**WHAT YOU SHOULD DO**
Could you set down every entry exactly as it appears?

------ SUPPLIED DATA

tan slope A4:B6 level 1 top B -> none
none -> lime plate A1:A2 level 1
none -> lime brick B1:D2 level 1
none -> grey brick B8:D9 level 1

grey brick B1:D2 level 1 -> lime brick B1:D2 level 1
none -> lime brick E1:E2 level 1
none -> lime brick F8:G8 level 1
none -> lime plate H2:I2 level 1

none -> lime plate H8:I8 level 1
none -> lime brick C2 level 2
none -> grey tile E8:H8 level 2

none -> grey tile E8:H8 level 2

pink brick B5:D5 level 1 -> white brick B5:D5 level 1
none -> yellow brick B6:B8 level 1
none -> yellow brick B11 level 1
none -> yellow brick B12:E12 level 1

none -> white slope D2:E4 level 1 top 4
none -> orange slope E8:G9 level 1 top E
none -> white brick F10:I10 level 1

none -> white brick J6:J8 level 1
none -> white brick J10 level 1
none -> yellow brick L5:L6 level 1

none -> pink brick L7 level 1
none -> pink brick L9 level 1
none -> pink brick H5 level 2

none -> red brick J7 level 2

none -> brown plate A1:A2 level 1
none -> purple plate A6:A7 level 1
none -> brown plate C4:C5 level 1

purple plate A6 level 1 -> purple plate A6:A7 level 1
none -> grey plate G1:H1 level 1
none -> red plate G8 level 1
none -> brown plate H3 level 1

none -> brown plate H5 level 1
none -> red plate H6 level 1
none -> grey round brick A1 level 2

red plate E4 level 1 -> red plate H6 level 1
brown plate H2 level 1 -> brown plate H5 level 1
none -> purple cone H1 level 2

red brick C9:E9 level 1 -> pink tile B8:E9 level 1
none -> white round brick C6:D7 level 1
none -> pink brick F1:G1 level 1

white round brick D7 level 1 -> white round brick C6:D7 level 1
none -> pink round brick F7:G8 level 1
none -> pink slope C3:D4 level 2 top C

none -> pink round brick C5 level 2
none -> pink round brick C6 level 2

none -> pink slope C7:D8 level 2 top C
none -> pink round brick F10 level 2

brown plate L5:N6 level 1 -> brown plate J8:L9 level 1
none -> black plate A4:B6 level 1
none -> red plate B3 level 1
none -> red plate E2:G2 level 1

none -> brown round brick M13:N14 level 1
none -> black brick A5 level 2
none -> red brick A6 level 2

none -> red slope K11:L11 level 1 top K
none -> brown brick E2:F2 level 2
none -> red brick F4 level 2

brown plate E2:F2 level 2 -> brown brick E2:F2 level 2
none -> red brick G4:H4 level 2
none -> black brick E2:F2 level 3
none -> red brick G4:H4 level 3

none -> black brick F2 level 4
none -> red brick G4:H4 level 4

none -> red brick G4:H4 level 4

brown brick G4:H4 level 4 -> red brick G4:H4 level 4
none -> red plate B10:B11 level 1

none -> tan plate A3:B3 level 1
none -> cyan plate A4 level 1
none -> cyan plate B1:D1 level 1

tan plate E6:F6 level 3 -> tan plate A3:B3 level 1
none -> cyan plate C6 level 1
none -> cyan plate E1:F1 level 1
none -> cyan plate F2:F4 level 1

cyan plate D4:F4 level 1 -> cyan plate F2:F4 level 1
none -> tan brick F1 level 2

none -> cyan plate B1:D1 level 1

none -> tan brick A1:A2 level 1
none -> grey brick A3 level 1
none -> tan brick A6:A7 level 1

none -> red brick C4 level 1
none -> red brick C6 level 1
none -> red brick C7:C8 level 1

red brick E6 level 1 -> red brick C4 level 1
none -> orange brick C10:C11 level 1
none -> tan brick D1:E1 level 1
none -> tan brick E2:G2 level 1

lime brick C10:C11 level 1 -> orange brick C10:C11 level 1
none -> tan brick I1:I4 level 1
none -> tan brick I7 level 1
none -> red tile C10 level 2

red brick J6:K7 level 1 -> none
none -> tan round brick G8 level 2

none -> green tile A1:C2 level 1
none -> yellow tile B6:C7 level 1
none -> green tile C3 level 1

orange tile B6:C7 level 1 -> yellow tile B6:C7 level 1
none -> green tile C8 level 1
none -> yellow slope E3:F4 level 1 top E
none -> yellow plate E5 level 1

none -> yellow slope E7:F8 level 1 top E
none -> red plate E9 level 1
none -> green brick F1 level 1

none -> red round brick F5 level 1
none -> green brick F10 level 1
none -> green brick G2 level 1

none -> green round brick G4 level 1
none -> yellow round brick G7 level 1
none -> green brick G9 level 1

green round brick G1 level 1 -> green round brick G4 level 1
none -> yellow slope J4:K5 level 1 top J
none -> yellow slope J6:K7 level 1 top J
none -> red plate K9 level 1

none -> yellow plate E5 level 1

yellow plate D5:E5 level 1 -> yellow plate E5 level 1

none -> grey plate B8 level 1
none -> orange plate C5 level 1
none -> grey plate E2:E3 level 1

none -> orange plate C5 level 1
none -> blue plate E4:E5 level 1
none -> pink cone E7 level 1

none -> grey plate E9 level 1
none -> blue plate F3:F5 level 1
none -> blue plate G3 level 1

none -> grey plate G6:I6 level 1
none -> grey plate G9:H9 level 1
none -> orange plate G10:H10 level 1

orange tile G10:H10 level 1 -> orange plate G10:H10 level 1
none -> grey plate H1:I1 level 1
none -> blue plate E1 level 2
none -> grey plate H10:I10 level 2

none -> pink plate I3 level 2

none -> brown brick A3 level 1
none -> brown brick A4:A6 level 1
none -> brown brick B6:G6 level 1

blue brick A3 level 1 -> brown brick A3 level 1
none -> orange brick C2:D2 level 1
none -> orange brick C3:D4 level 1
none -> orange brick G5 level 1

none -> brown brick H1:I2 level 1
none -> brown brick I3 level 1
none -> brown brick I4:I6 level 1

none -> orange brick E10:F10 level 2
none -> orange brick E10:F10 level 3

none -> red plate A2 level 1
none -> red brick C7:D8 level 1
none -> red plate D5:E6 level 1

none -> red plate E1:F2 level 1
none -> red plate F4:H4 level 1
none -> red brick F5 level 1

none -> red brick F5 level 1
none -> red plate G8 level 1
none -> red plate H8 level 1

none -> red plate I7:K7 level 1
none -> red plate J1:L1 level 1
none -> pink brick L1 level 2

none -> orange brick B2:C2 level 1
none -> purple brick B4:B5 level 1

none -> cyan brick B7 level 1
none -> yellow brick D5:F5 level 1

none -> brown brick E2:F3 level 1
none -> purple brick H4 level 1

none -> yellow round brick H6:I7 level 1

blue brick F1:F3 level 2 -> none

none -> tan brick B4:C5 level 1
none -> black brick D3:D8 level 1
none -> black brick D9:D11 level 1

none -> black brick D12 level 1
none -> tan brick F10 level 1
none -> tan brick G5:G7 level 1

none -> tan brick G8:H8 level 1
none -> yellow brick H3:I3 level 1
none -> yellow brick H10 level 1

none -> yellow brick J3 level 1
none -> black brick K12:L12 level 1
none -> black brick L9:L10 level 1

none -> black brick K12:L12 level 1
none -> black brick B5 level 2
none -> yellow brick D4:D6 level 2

------------

**SOLUTION**
tan slope A4:B6 level 1 top B -> none
none -> lime plate A1:A2 level 1
none -> lime brick B1:D2 level 1
none -> grey brick B8:D9 level 1

grey brick B1:D2 level 1 -> lime brick B1:D2 level 1
none -> lime brick E1:E2 level 1
none -> lime brick F8:G8 level 1
none -> lime plate H2:I2 level 1

none -> lime plate H8:I8 level 1
none -> lime brick C2 level 2
none -> grey tile E8:H8 level 2

none -> grey tile E8:H8 level 2

pink brick B5:D5 level 1 -> white brick B5:D5 level 1
none -> yellow brick B6:B8 level 1
none -> yellow brick B11 level 1
none -> yellow brick B12:E12 level 1

none -> white slope D2:E4 level 1 top 4
none -> orange slope E8:G9 level 1 top E
none -> white brick F10:I10 level 1

none -> white brick J6:J8 level 1
none -> white brick J10 level 1
none -> yellow brick L5:L6 level 1

none -> pink brick L7 level 1
none -> pink brick L9 level 1
none -> pink brick H5 level 2

none -> red brick J7 level 2

none -> brown plate A1:A2 level 1
none -> purple plate A6:A7 level 1
none -> brown plate C4:C5 level 1

purple plate A6 level 1 -> purple plate A6:A7 level 1
none -> grey plate G1:H1 level 1
none -> red plate G8 level 1
none -> brown plate H3 level 1

none -> brown plate H5 level 1
none -> red plate H6 level 1
none -> grey round brick A1 level 2

red plate E4 level 1 -> red plate H6 level 1
brown plate H2 level 1 -> brown plate H5 level 1
none -> purple cone H1 level 2

red brick C9:E9 level 1 -> pink tile B8:E9 level 1
none -> white round brick C6:D7 level 1
none -> pink brick F1:G1 level 1

white round brick D7 level 1 -> white round brick C6:D7 level 1
none -> pink round brick F7:G8 level 1
none -> pink slope C3:D4 level 2 top C

none -> pink round brick C5 level 2
none -> pink round brick C6 level 2

none -> pink slope C7:D8 level 2 top C
none -> pink round brick F10 level 2

brown plate L5:N6 level 1 -> brown plate J8:L9 level 1
none -> black plate A4:B6 level 1
none -> red plate B3 level 1
none -> red plate E2:G2 level 1

none -> brown round brick M13:N14 level 1
none -> black brick A5 level 2
none -> red brick A6 level 2

none -> red slope K11:L11 level 1 top K
none -> brown brick E2:F2 level 2
none -> red brick F4 level 2

brown plate E2:F2 level 2 -> brown brick E2:F2 level 2
none -> red brick G4:H4 level 2
none -> black brick E2:F2 level 3
none -> red brick G4:H4 level 3

none -> black brick F2 level 4
none -> red brick G4:H4 level 4

none -> red brick G4:H4 level 4

brown brick G4:H4 level 4 -> red brick G4:H4 level 4
none -> red plate B10:B11 level 1

none -> tan plate A3:B3 level 1
none -> cyan plate A4 level 1
none -> cyan plate B1:D1 level 1

tan plate E6:F6 level 3 -> tan plate A3:B3 level 1
none -> cyan plate C6 level 1
none -> cyan plate E1:F1 level 1
none -> cyan plate F2:F4 level 1

cyan plate D4:F4 level 1 -> cyan plate F2:F4 level 1
none -> tan brick F1 level 2

none -> cyan plate B1:D1 level 1

none -> tan brick A1:A2 level 1
none -> grey brick A3 level 1
none -> tan brick A6:A7 level 1

none -> red brick C4 level 1
none -> red brick C6 level 1
none -> red brick C7:C8 level 1

red brick E6 level 1 -> red brick C4 level 1
none -> orange brick C10:C11 level 1
none -> tan brick D1:E1 level 1
none -> tan brick E2:G2 level 1

lime brick C10:C11 level 1 -> orange brick C10:C11 level 1
none -> tan brick I1:I4 level 1
none -> tan brick I7 level 1
none -> red tile C10 level 2

red brick J6:K7 level 1 -> none
none -> tan round brick G8 level 2

none -> green tile A1:C2 level 1
none -> yellow tile B6:C7 level 1
none -> green tile C3 level 1

orange tile B6:C7 level 1 -> yellow tile B6:C7 level 1
none -> green tile C8 level 1
none -> yellow slope E3:F4 level 1 top E
none -> yellow plate E5 level 1

none -> yellow slope E7:F8 level 1 top E
none -> red plate E9 level 1
none -> green brick F1 level 1

none -> red round brick F5 level 1
none -> green brick F10 level 1
none -> green brick G2 level 1

none -> green round brick G4 level 1
none -> yellow round brick G7 level 1
none -> green brick G9 level 1

green round brick G1 level 1 -> green round brick G4 level 1
none -> yellow slope J4:K5 level 1 top J
none -> yellow slope J6:K7 level 1 top J
none -> red plate K9 level 1

none -> yellow plate E5 level 1

yellow plate D5:E5 level 1 -> yellow plate E5 level 1

none -> grey plate B8 level 1
none -> orange plate C5 level 1
none -> grey plate E2:E3 level 1

none -> orange plate C5 level 1
none -> blue plate E4:E5 level 1
none -> pink cone E7 level 1

none -> grey plate E9 level 1
none -> blue plate F3:F5 level 1
none -> blue plate G3 level 1

none -> grey plate G6:I6 level 1
none -> grey plate G9:H9 level 1
none -> orange plate G10:H10 level 1

orange tile G10:H10 level 1 -> orange plate G10:H10 level 1
none -> grey plate H1:I1 level 1
none -> blue plate E1 level 2
none -> grey plate H10:I10 level 2

none -> pink plate I3 level 2

none -> brown brick A3 level 1
none -> brown brick A4:A6 level 1
none -> brown brick B6:G6 level 1

blue brick A3 level 1 -> brown brick A3 level 1
none -> orange brick C2:D2 level 1
none -> orange brick C3:D4 level 1
none -> orange brick G5 level 1

none -> brown brick H1:I2 level 1
none -> brown brick I3 level 1
none -> brown brick I4:I6 level 1

none -> orange brick E10:F10 level 2
none -> orange brick E10:F10 level 3

none -> red plate A2 level 1
none -> red brick C7:D8 level 1
none -> red plate D5:E6 level 1

none -> red plate E1:F2 level 1
none -> red plate F4:H4 level 1
none -> red brick F5 level 1

none -> red brick F5 level 1
none -> red plate G8 level 1
none -> red plate H8 level 1

none -> red plate I7:K7 level 1
none -> red plate J1:L1 level 1
none -> pink brick L1 level 2

none -> orange brick B2:C2 level 1
none -> purple brick B4:B5 level 1

none -> cyan brick B7 level 1
none -> yellow brick D5:F5 level 1

none -> brown brick E2:F3 level 1
none -> purple brick H4 level 1

none -> yellow round brick H6:I7 level 1

blue brick F1:F3 level 2 -> none

none -> tan brick B4:C5 level 1
none -> black brick D3:D8 level 1
none -> black brick D9:D11 level 1

none -> black brick D12 level 1
none -> tan brick F10 level 1
none -> tan brick G5:G7 level 1

none -> tan brick G8:H8 level 1
none -> yellow brick H3:I3 level 1
none -> yellow brick H10 level 1

none -> yellow brick J3 level 1
none -> black brick K12:L12 level 1
none -> black brick L9:L10 level 1

none -> black brick K12:L12 level 1
none -> black brick B5 level 2
none -> yellow brick D4:D6 level 2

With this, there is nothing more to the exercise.